**INSTRUCTIONS TO FOLLOW**.
Print exactly what appears from the line containing "black pot [430,163,609,306] -> none" through the final line of the data below, pictures excluded.

Stored data entries

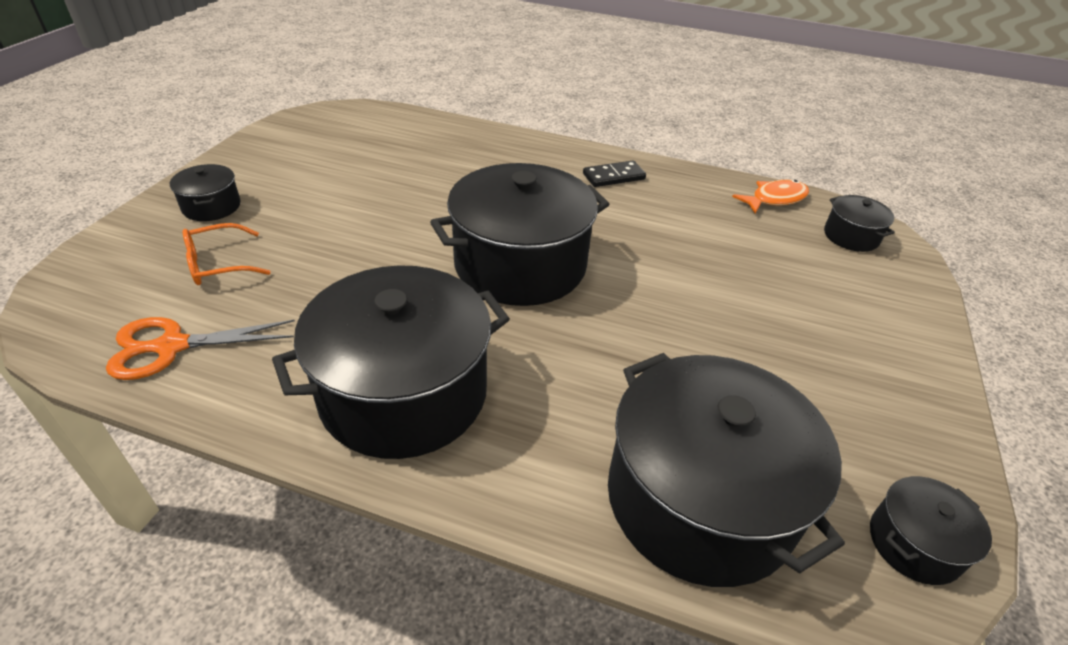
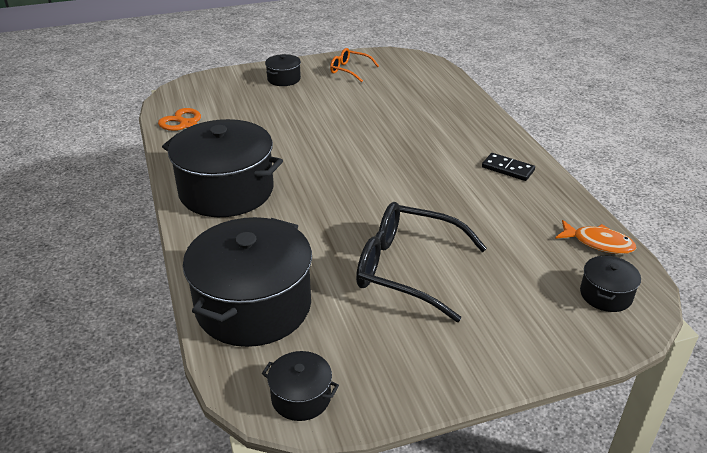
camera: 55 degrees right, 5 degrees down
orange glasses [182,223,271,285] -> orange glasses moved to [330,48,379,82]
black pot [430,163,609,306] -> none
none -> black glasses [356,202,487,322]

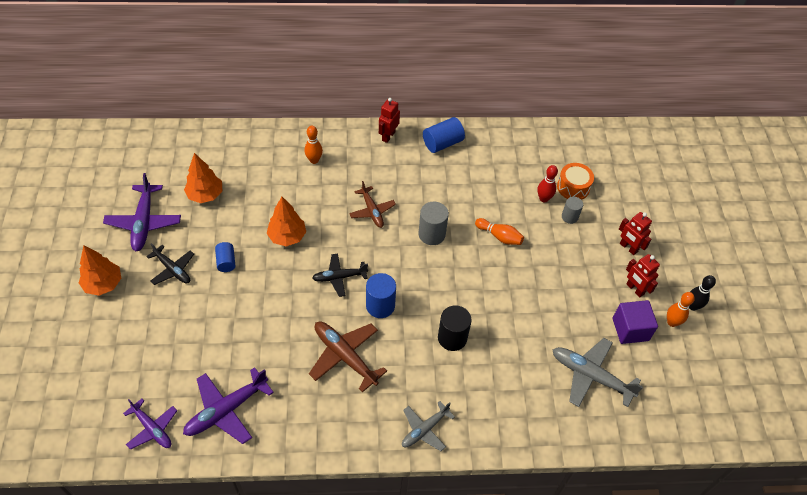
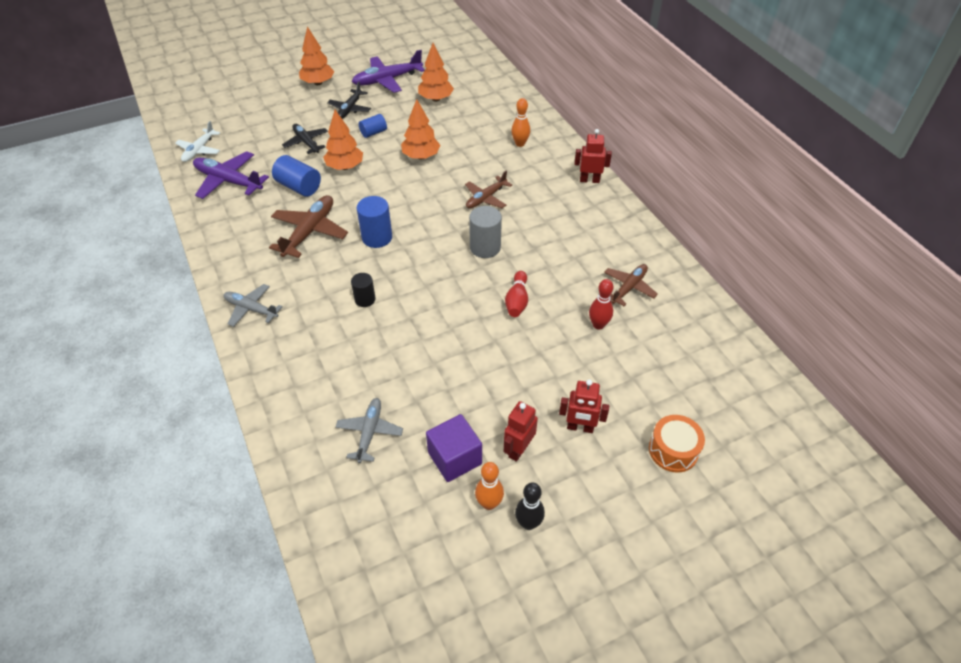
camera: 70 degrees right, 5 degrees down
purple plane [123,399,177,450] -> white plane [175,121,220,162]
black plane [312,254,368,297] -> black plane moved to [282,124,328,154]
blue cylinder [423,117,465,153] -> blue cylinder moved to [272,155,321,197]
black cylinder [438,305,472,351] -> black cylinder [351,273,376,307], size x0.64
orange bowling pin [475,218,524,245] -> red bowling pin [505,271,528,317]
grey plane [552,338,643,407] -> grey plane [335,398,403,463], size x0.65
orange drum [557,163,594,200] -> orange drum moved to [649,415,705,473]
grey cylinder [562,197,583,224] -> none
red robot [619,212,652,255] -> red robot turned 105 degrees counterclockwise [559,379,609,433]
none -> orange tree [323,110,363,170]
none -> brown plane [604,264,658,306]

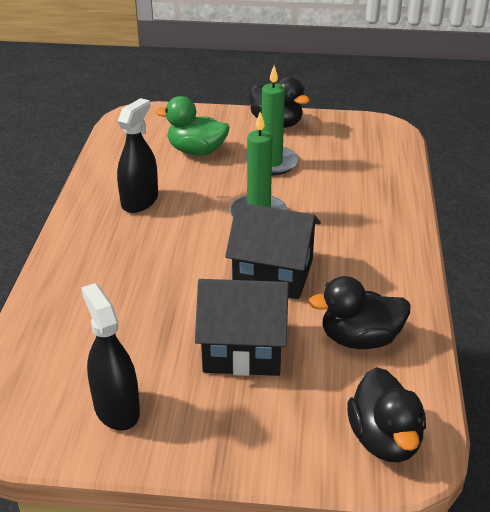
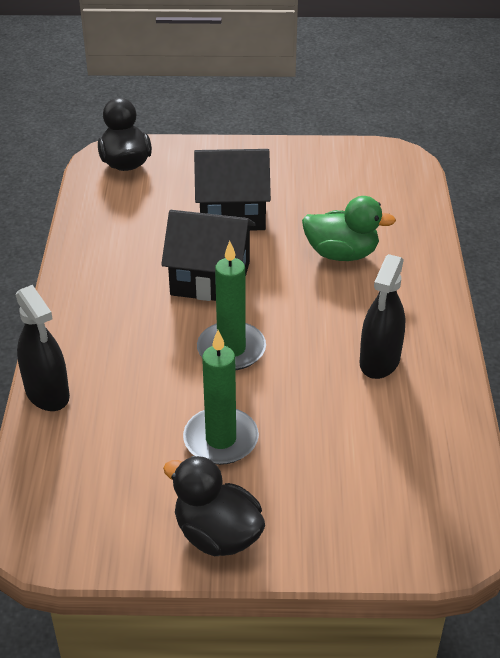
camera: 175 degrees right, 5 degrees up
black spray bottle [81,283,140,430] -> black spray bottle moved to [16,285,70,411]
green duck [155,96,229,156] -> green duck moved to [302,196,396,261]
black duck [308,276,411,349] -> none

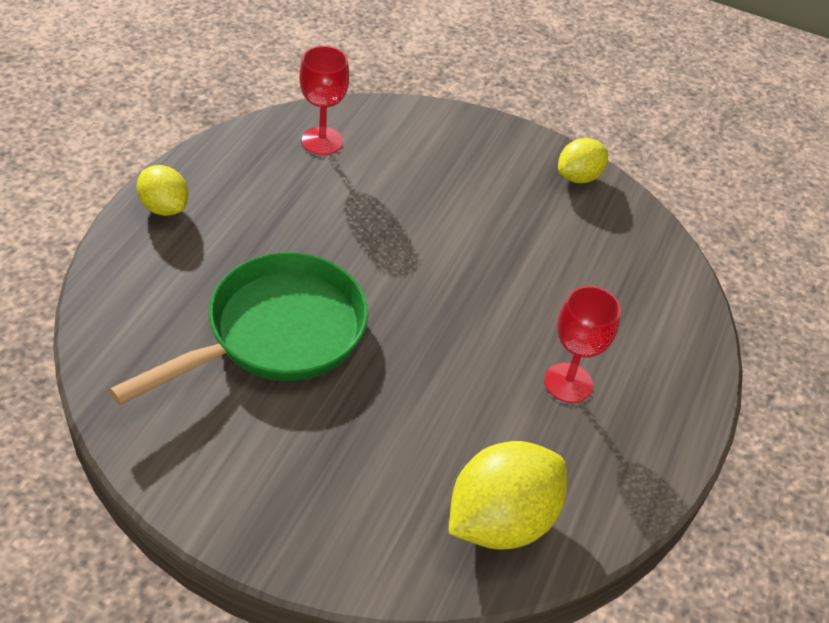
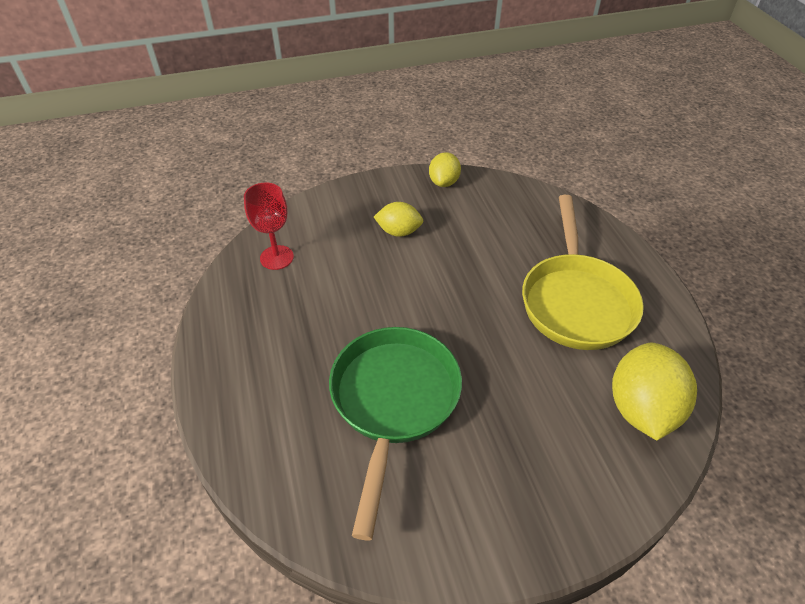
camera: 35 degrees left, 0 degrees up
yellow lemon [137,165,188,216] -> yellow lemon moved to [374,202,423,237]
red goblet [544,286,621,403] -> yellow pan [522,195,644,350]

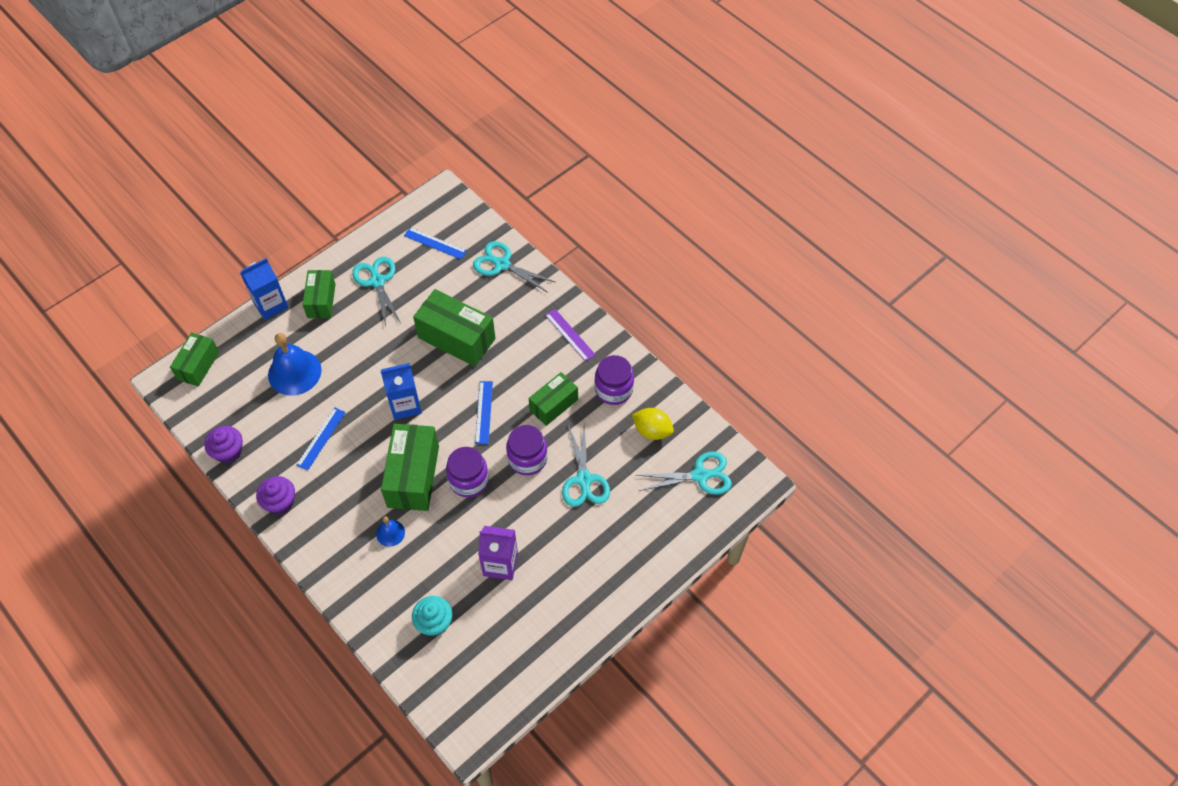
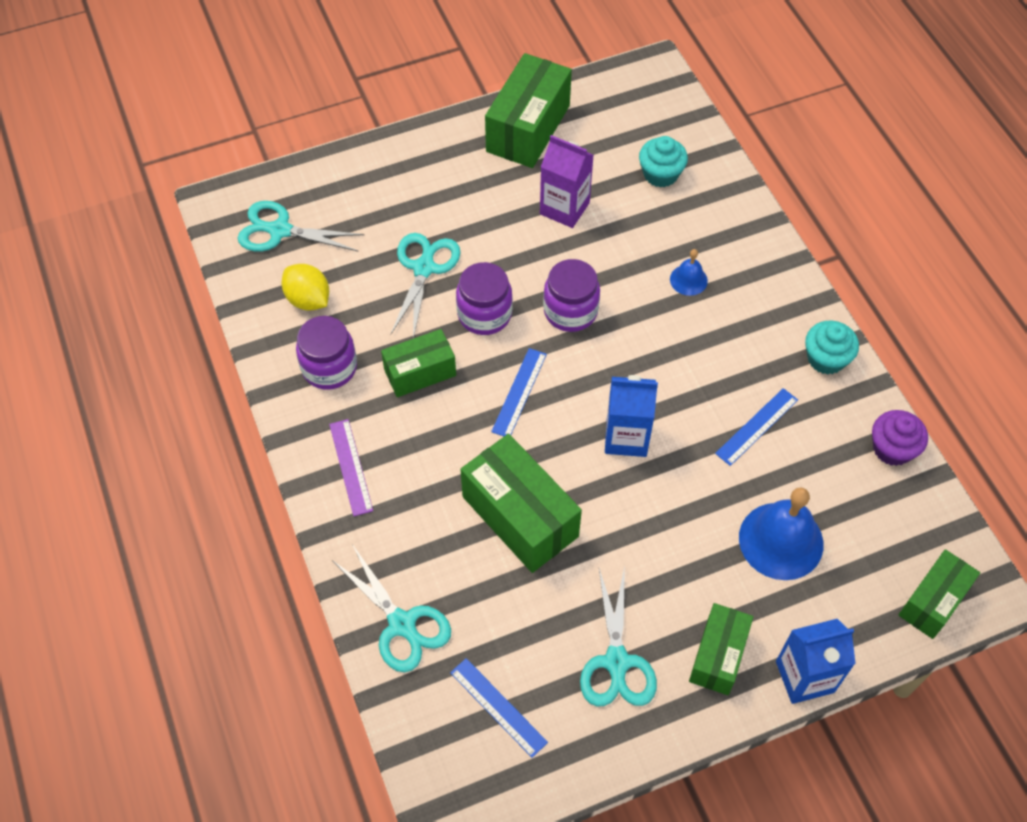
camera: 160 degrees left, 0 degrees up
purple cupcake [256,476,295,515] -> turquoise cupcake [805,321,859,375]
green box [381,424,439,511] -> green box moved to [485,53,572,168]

**ANSWER BOX**.
black pot [430,163,609,306] -> none
none -> black glasses [356,202,487,322]

camera: 70 degrees right, 5 degrees down
purple plane [123,399,177,450] -> white plane [175,121,220,162]
black plane [312,254,368,297] -> black plane moved to [282,124,328,154]
blue cylinder [423,117,465,153] -> blue cylinder moved to [272,155,321,197]
black cylinder [438,305,472,351] -> black cylinder [351,273,376,307], size x0.64
orange bowling pin [475,218,524,245] -> red bowling pin [505,271,528,317]
grey plane [552,338,643,407] -> grey plane [335,398,403,463], size x0.65
orange drum [557,163,594,200] -> orange drum moved to [649,415,705,473]
grey cylinder [562,197,583,224] -> none
red robot [619,212,652,255] -> red robot turned 105 degrees counterclockwise [559,379,609,433]
none -> orange tree [323,110,363,170]
none -> brown plane [604,264,658,306]

camera: 175 degrees right, 5 degrees up
black spray bottle [81,283,140,430] -> black spray bottle moved to [16,285,70,411]
green duck [155,96,229,156] -> green duck moved to [302,196,396,261]
black duck [308,276,411,349] -> none

camera: 35 degrees left, 0 degrees up
yellow lemon [137,165,188,216] -> yellow lemon moved to [374,202,423,237]
red goblet [544,286,621,403] -> yellow pan [522,195,644,350]

camera: 160 degrees left, 0 degrees up
purple cupcake [256,476,295,515] -> turquoise cupcake [805,321,859,375]
green box [381,424,439,511] -> green box moved to [485,53,572,168]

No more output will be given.